** Given records follows **
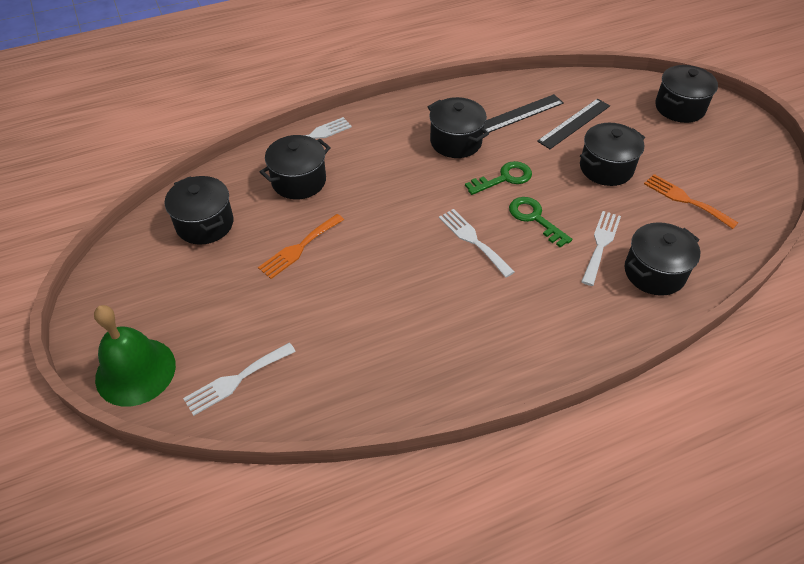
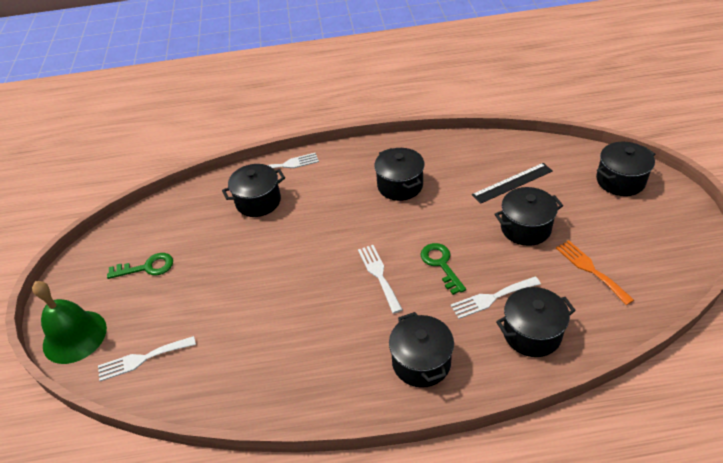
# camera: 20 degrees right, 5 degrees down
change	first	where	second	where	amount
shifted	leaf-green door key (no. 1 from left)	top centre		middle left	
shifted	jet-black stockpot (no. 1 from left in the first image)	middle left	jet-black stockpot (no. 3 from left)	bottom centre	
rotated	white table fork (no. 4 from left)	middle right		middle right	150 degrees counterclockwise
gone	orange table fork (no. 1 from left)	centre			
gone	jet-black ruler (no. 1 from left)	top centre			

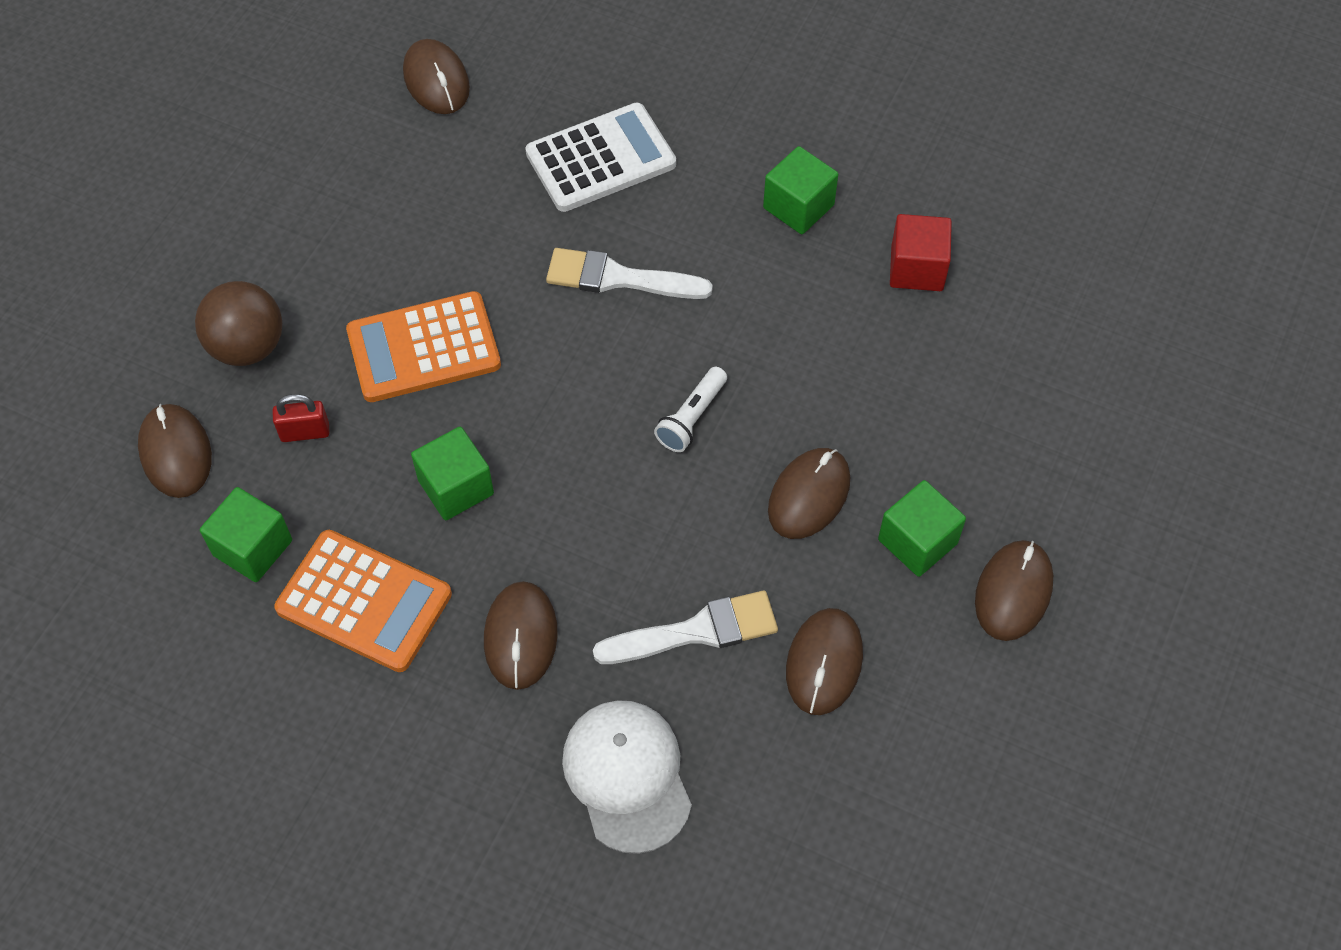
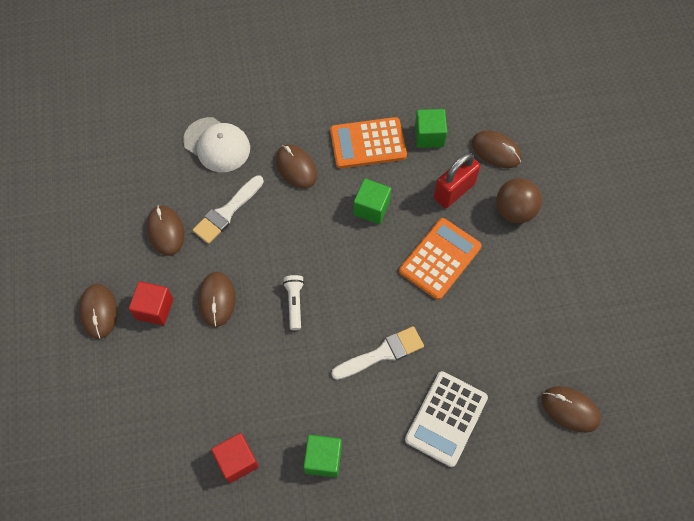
# camera: 145 degrees right, 5 degrees up
change	first	where	second	where	amount
repainted	leaf-green cube (no. 4 from left)	middle right	scarlet cube (no. 1 from left)	middle left	
scaled	scarlet small lock	middle left		centre	x1.80

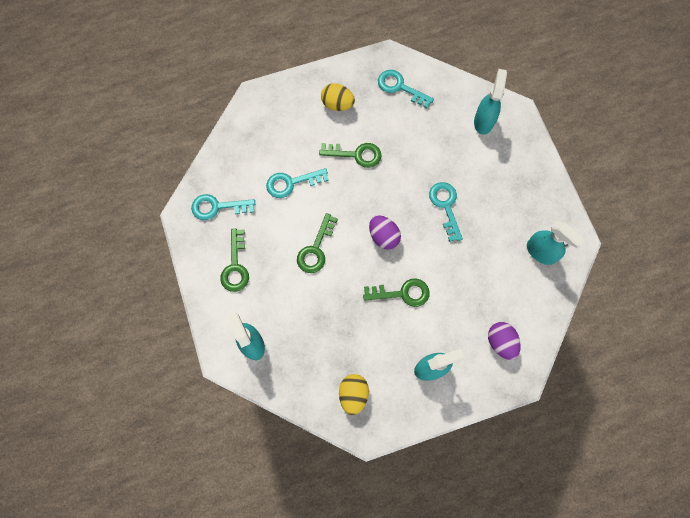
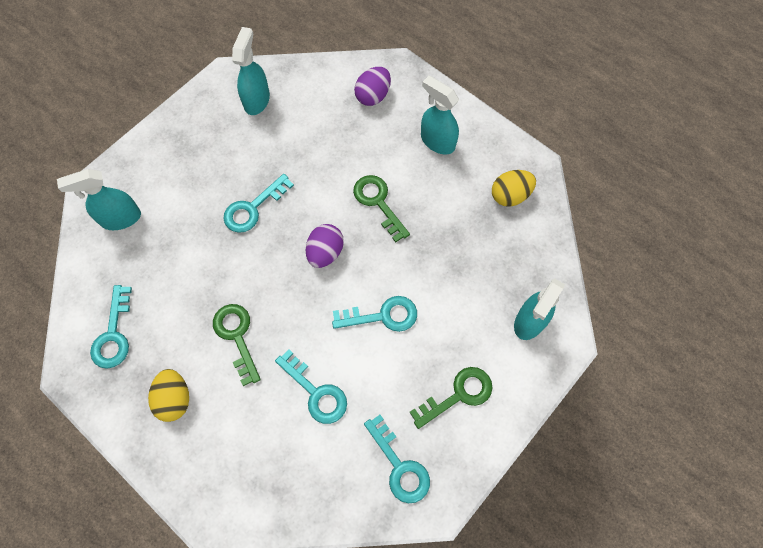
# camera: 120 degrees left, 5 degrees down
change	first	where	second	where	amount
repainted	leaf-green door key (no. 2 from left)	centre	turquoise door key (no. 4 from left)	centre	

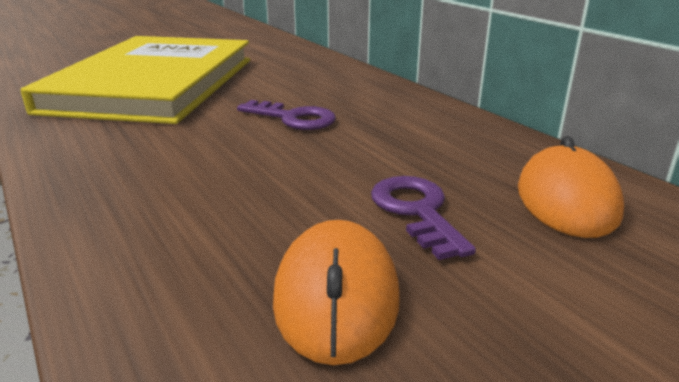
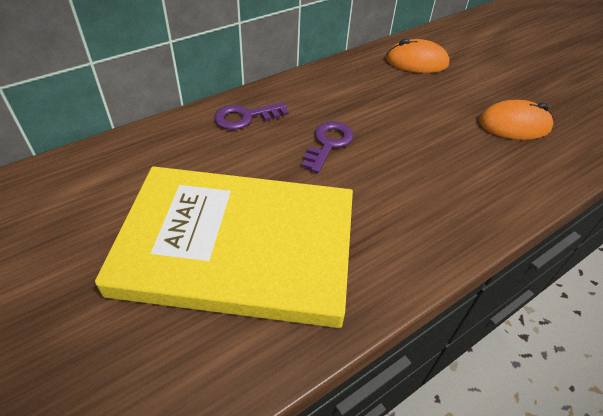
# camera: 95 degrees left, 20 degrees up
change	first	where	second	where	amount
shifted	purple door key (no. 2 from left in the first image)	centre	purple door key (no. 1 from left)	top centre	

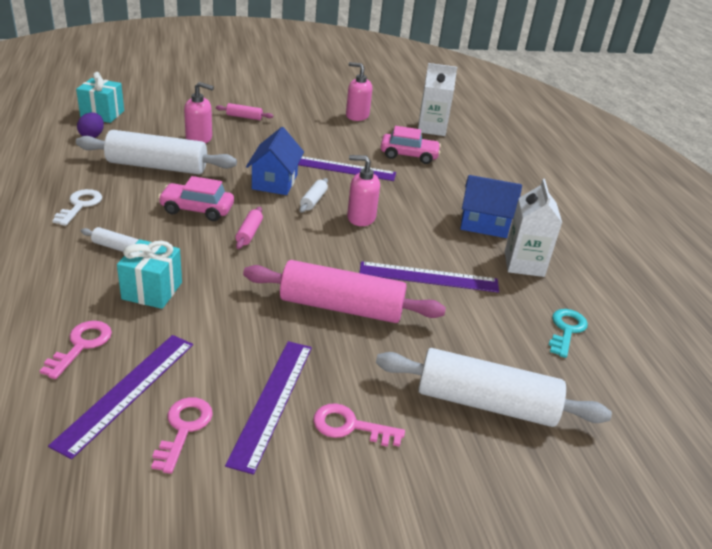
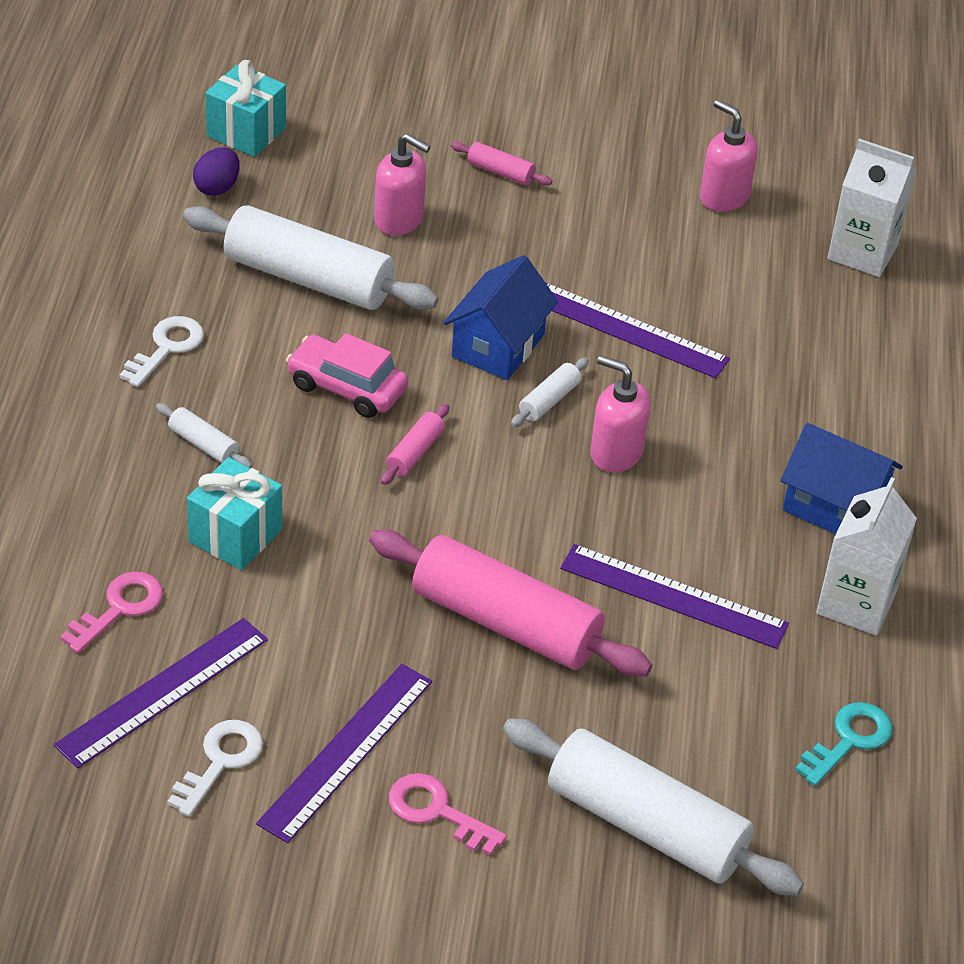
# camera: 20 degrees right, 10 degrees up
change	first	where	second	where	amount
repainted	pink door key (no. 2 from left)	bottom left	white door key (no. 2 from left)	bottom left	
gone	pink toy car (no. 2 from left)	top centre			

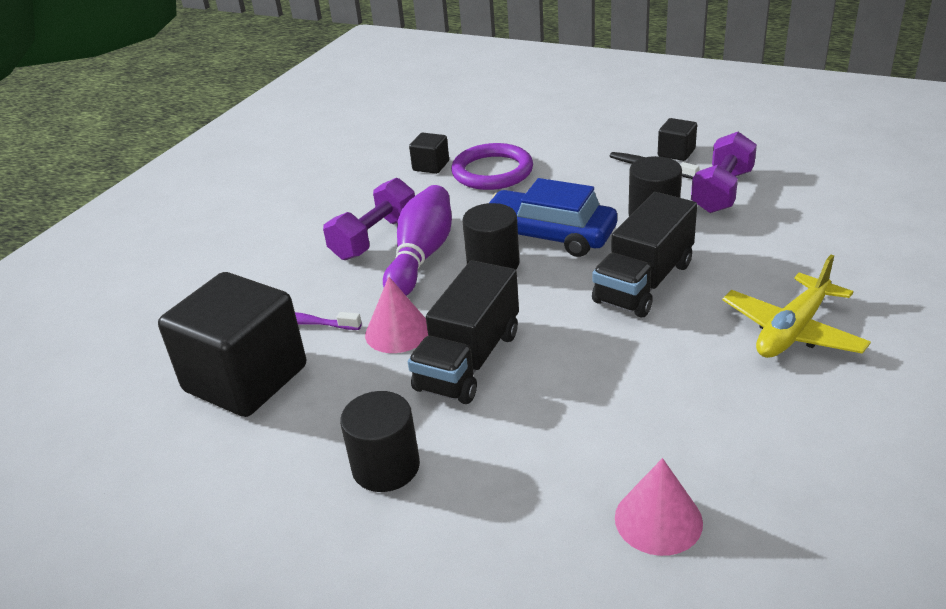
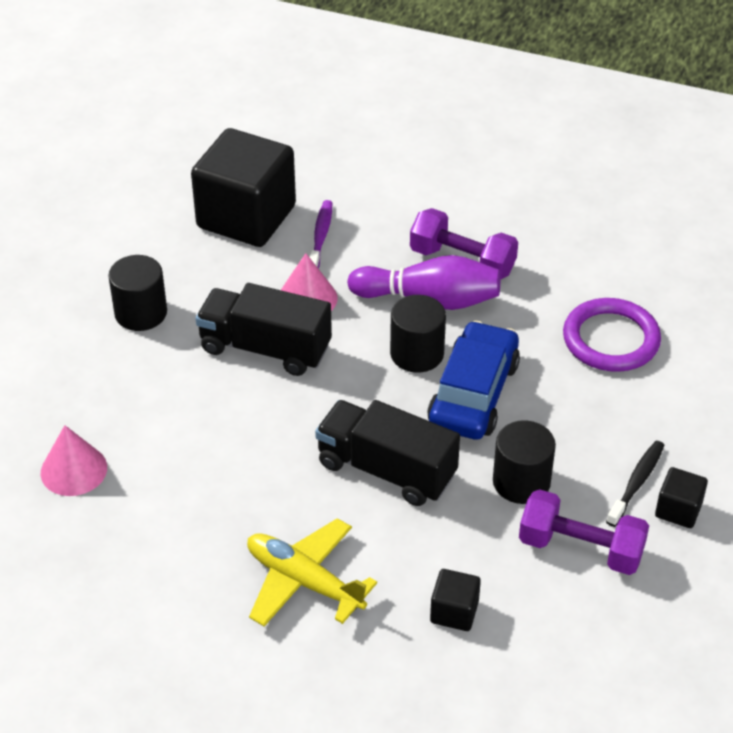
# camera: 80 degrees right, 10 degrees up
change	first	where	second	where	amount
shifted	jet-black cube (no. 2 from left)	top centre		bottom centre	

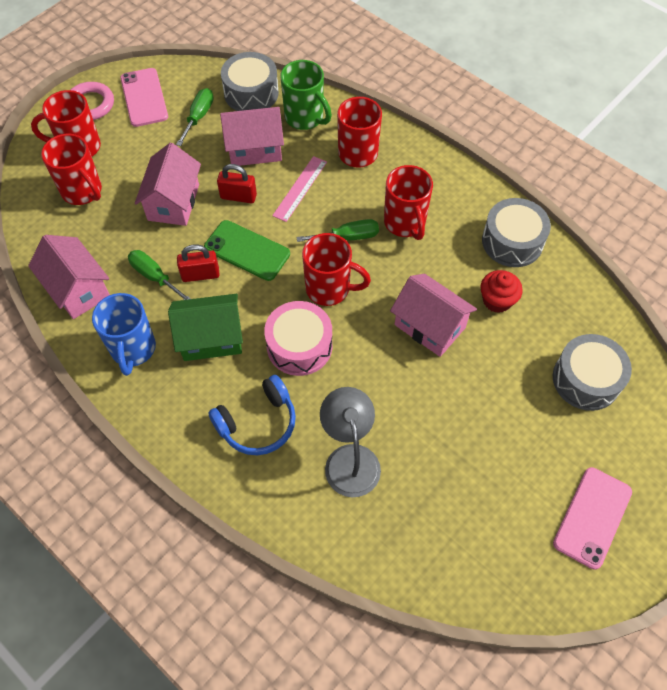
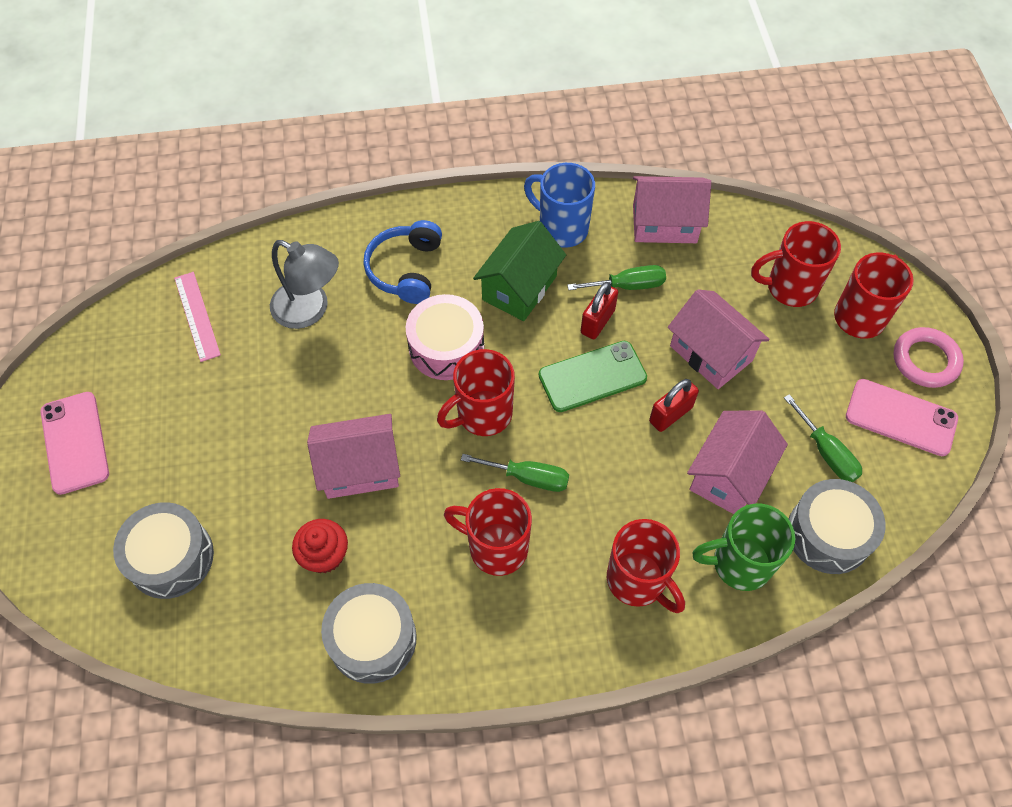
# camera: 130 degrees right, 0 degrees up
change	first	where	second	where	amount
shifted	pink ruler	top centre		middle left	
rotated	leaf-green screwdriver (no. 3 from left in the first image)	centre	leaf-green screwdriver (no. 1 from left)	centre	105 degrees counterclockwise

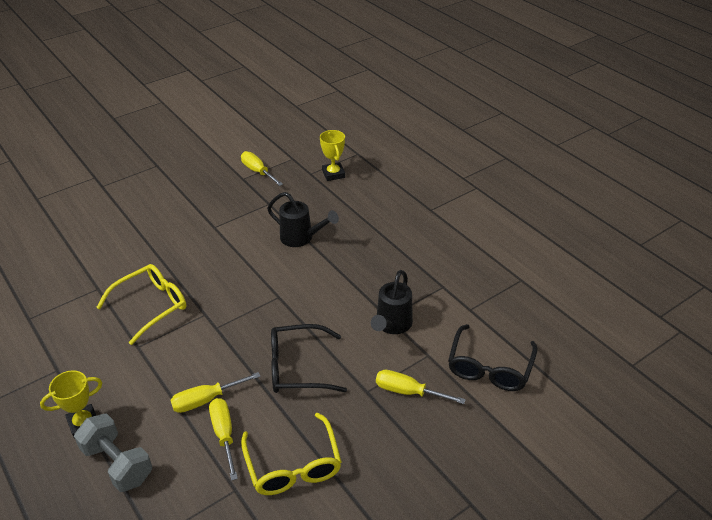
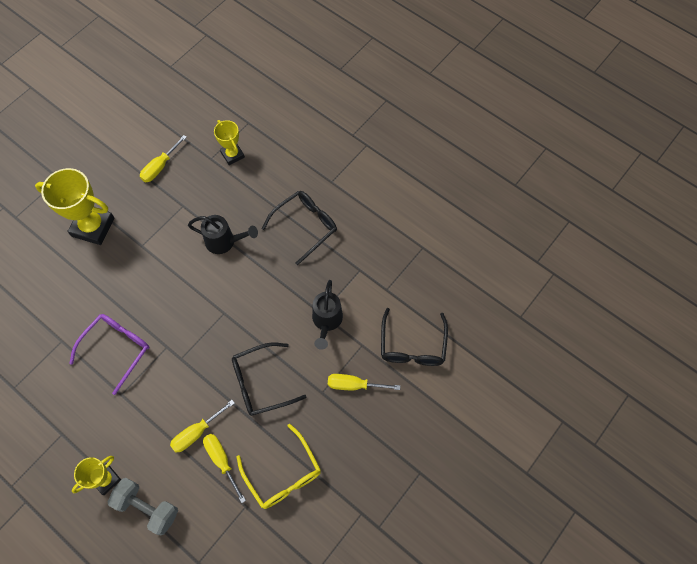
# camera: 15 degrees left, 25 degrees up
change	first	where	second	where	amount
new			bright yellow award cup (no. 1 from left)	middle left	
repainted	bright yellow glasses (no. 1 from left)	middle left	purple glasses	middle left	
rotated	bright yellow screwdriver (no. 3 from left in the first image)	top centre	bright yellow screwdriver (no. 1 from left)	top left	90 degrees counterclockwise
new			jet-black glasses (no. 2 from left)	centre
** End of Given records **
▸ **Work instruction**:
The result should be every line that contains "table", copied from the entries.

▸ **Exercise solution**:
rotated	white table fork (no. 4 from left)	middle right		middle right	150 degrees counterclockwise
gone	orange table fork (no. 1 from left)	centre			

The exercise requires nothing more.